__TASK ITEM__.
Repeat all the records exactly, omitting pictures.

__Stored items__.
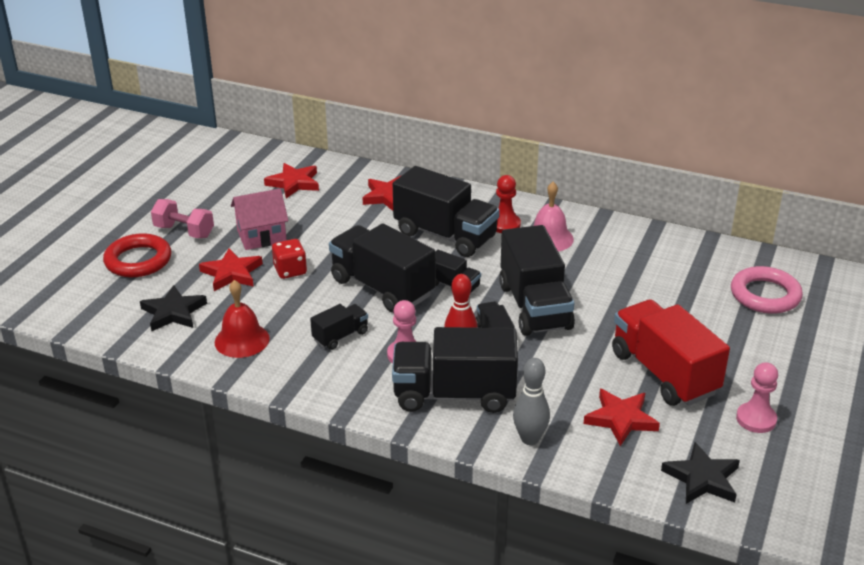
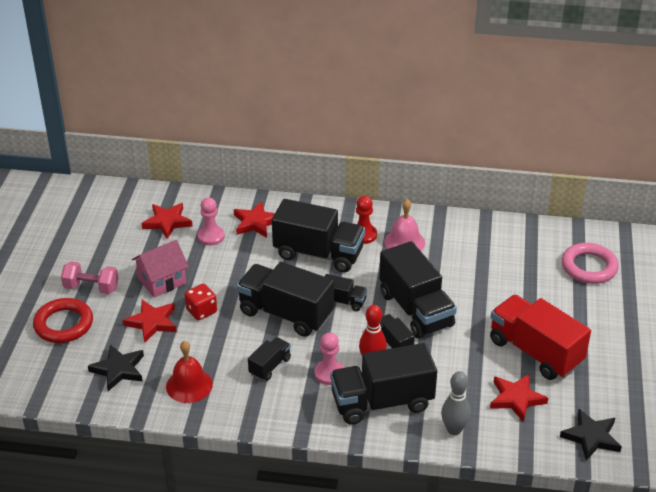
camera: 15 degrees left, 5 degrees up
(756, 419) = (614, 379): pink pawn -> pink pawn (211, 236)

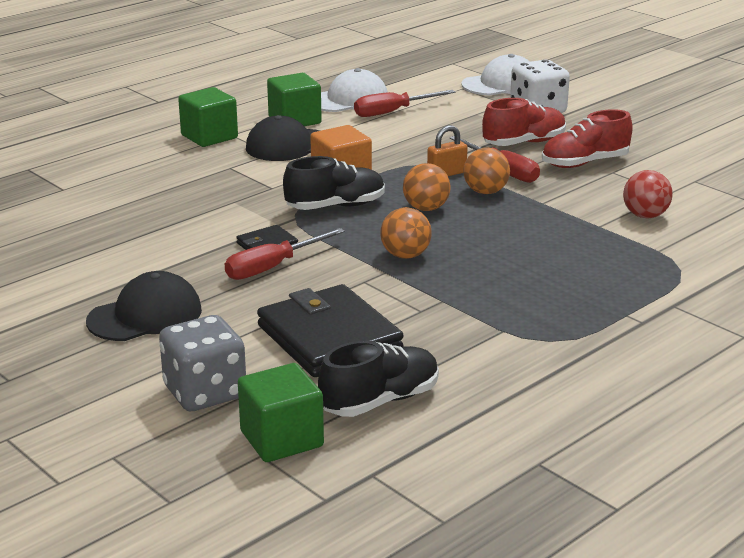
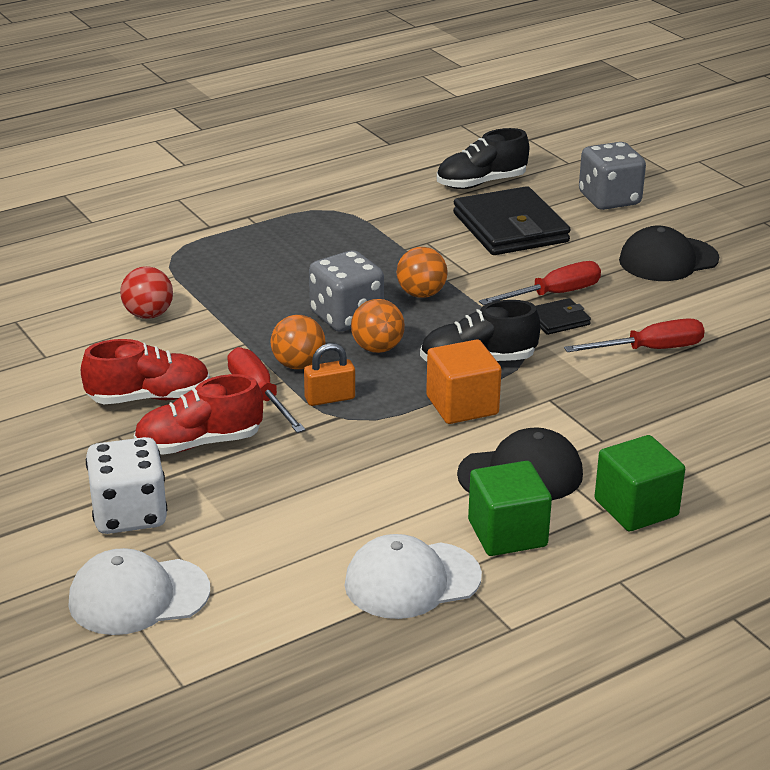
camera: 170 degrees left, 5 degrees up
(281, 439) = (554, 169): green cube -> none
(392, 112) = (351, 537): red screwdriver -> red screwdriver (650, 350)
(466, 230) = (346, 317): none -> grey dice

__SOLUTION TO THE EXERCISE__.
camera: 15 degrees left, 5 degrees up
(756, 419) = (614, 379): pink pawn -> pink pawn (211, 236)

camera: 170 degrees left, 5 degrees up
(281, 439) = (554, 169): green cube -> none
(392, 112) = (351, 537): red screwdriver -> red screwdriver (650, 350)
(466, 230) = (346, 317): none -> grey dice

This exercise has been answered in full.